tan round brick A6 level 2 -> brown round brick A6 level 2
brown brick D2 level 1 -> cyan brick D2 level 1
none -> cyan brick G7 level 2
--
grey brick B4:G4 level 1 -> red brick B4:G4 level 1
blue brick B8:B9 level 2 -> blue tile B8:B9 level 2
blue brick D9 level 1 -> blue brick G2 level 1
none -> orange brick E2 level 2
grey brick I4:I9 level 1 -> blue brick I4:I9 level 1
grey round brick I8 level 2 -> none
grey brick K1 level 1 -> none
...
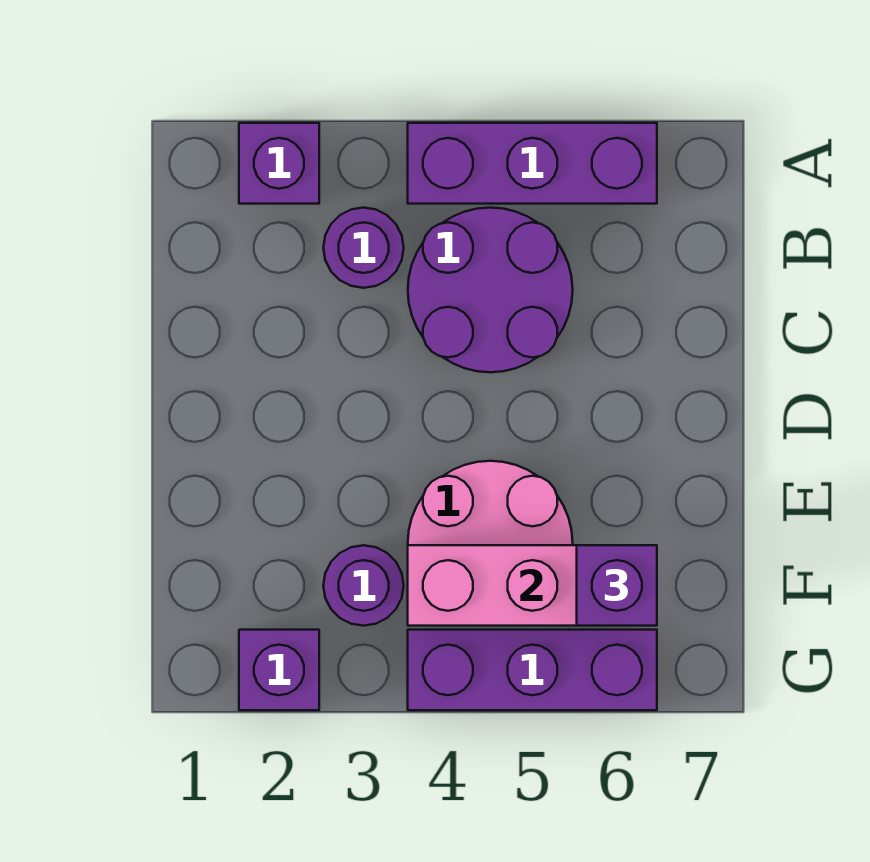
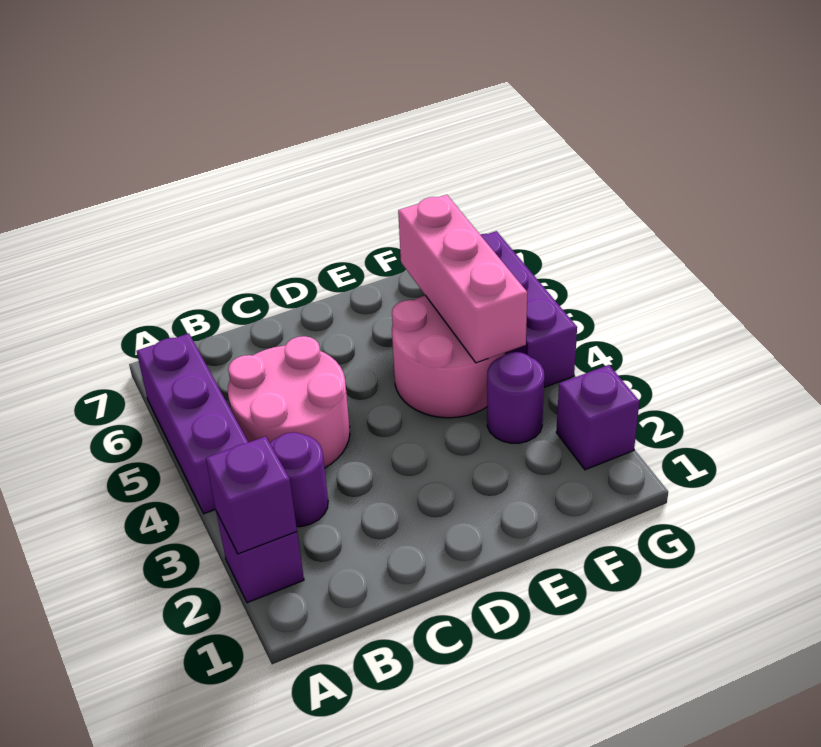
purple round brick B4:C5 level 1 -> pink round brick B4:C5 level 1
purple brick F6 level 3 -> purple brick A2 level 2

• **To do**: Print, from the entries above, the line with "tan round brick", the line with "none -> cyan brick G7 level 2" and all lines between them, exactly and with nothing else.

• **Written response**:
tan round brick A6 level 2 -> brown round brick A6 level 2
brown brick D2 level 1 -> cyan brick D2 level 1
none -> cyan brick G7 level 2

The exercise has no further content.